Work required :: Gather each line of the records where "pink" appears.

Exercise input ::
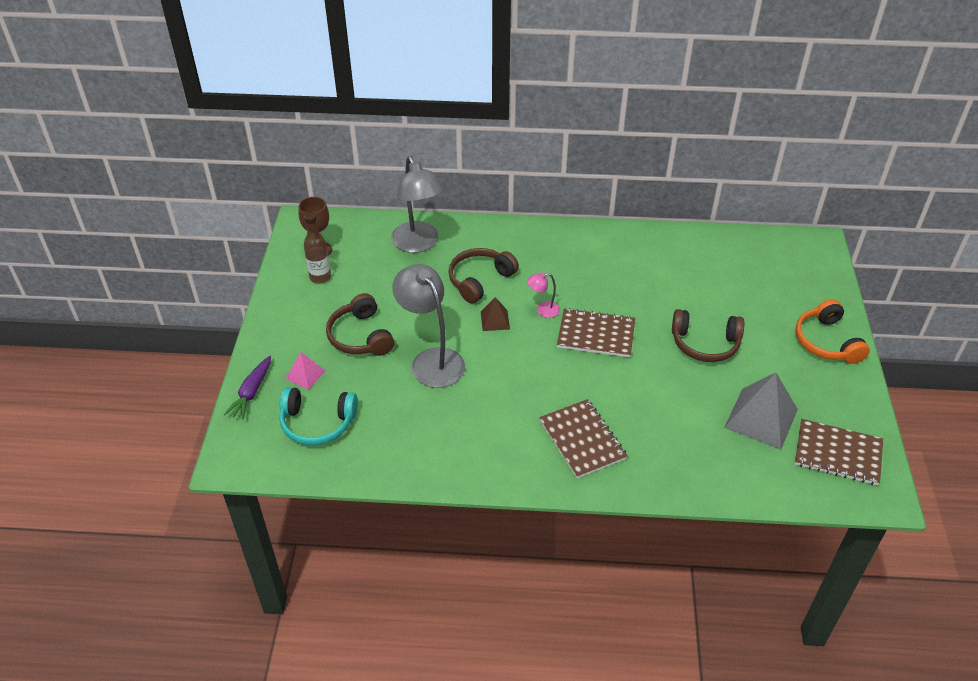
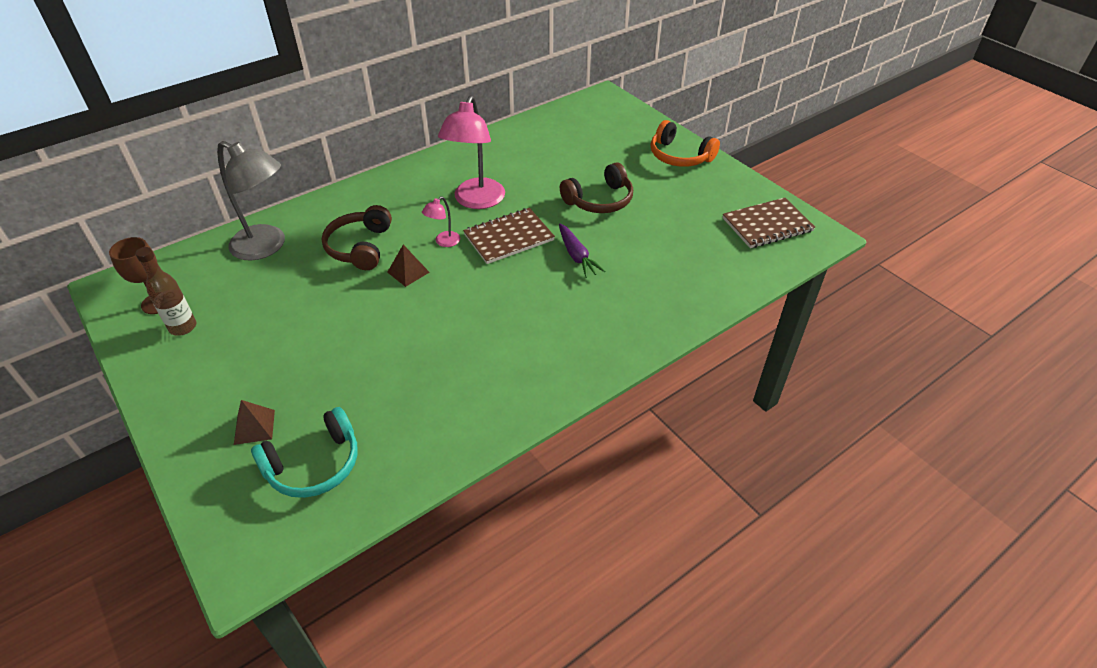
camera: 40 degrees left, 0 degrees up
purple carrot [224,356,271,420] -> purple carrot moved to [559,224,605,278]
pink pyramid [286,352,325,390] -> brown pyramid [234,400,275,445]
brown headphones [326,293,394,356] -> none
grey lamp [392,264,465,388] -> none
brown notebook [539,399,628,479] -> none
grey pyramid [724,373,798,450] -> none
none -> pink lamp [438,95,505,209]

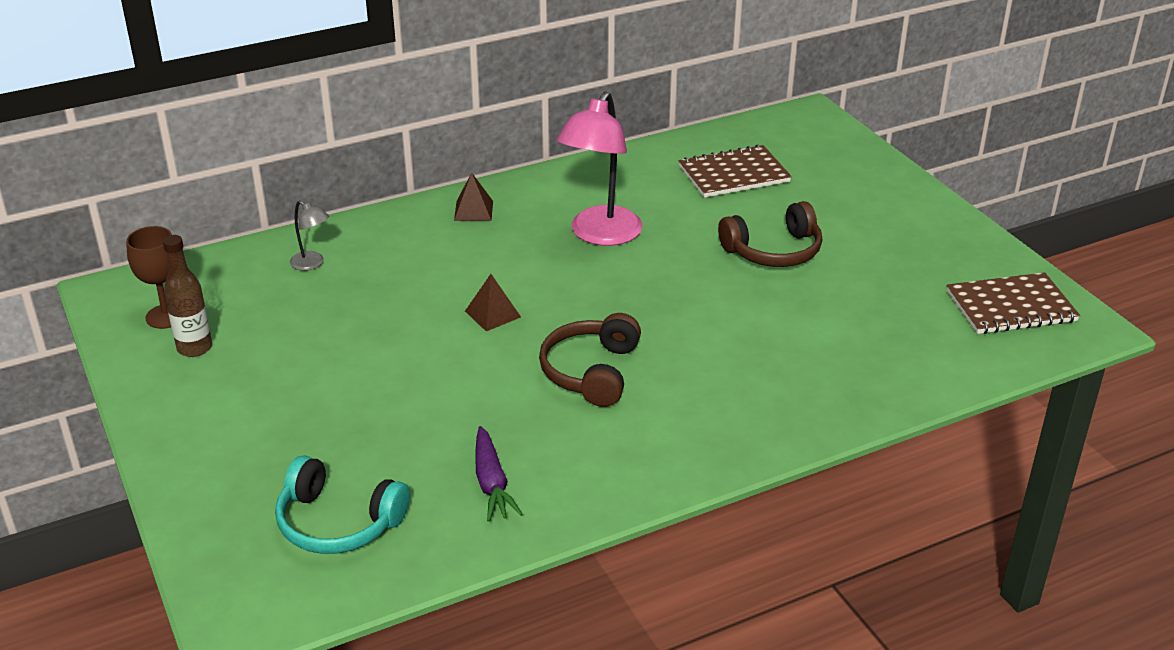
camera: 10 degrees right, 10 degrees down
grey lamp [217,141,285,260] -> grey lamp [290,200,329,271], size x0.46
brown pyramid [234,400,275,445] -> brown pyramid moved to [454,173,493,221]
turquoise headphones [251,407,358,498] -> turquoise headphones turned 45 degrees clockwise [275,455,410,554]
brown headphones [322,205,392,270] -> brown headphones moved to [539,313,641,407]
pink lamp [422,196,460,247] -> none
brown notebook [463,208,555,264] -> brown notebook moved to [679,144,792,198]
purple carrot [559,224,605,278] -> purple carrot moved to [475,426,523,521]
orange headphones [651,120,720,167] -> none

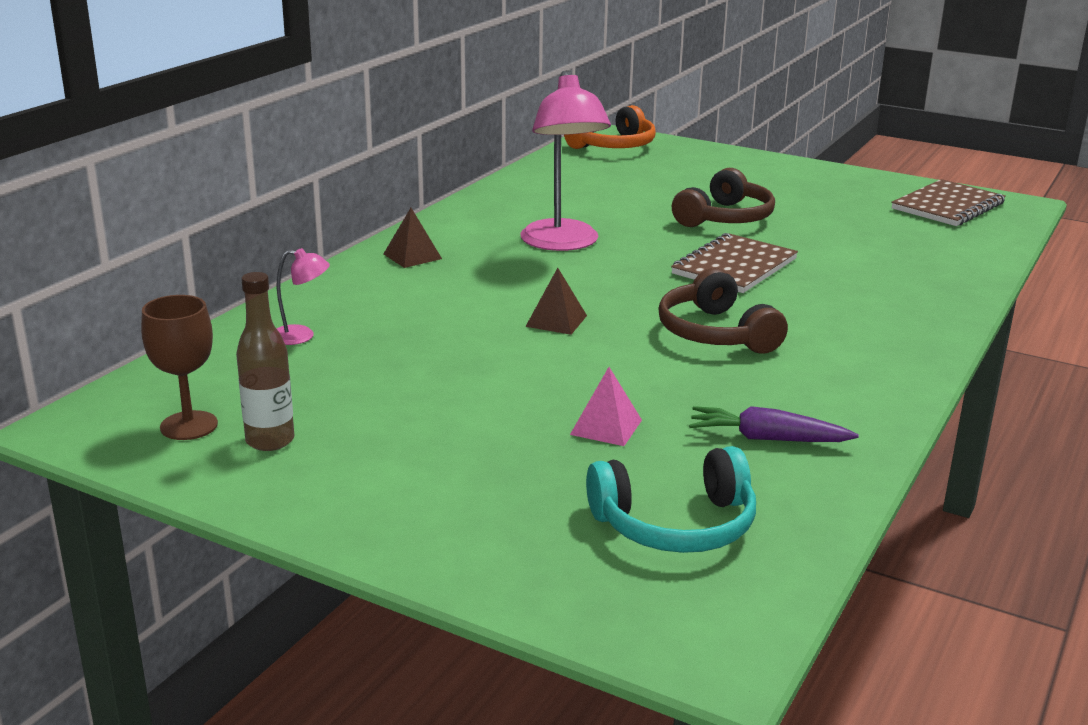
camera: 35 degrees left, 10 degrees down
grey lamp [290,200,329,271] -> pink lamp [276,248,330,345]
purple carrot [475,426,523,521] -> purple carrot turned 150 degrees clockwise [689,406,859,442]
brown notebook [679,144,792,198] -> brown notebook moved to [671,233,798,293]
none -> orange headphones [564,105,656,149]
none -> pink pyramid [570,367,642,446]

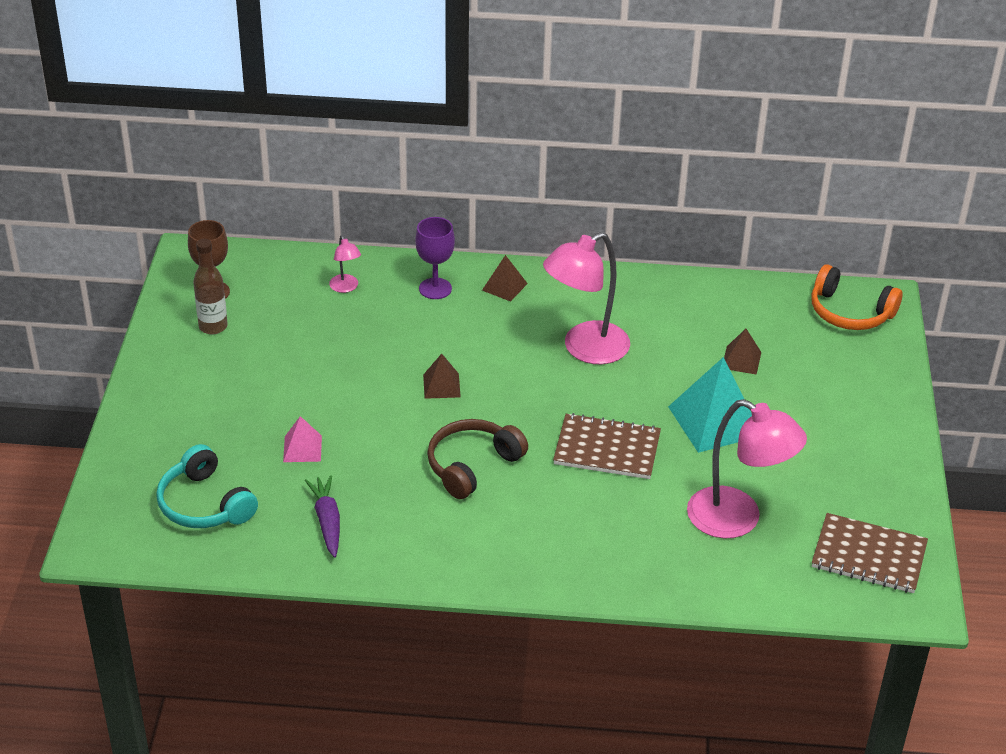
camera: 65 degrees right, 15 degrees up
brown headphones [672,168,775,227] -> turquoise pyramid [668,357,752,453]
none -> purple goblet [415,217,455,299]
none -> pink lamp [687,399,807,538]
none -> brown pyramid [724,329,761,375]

Finished task ::
pink pyramid [286,352,325,390] -> brown pyramid [234,400,275,445]
none -> pink lamp [438,95,505,209]
pink lamp [422,196,460,247] -> none
grey lamp [290,200,329,271] -> pink lamp [276,248,330,345]
none -> pink pyramid [570,367,642,446]
none -> pink lamp [687,399,807,538]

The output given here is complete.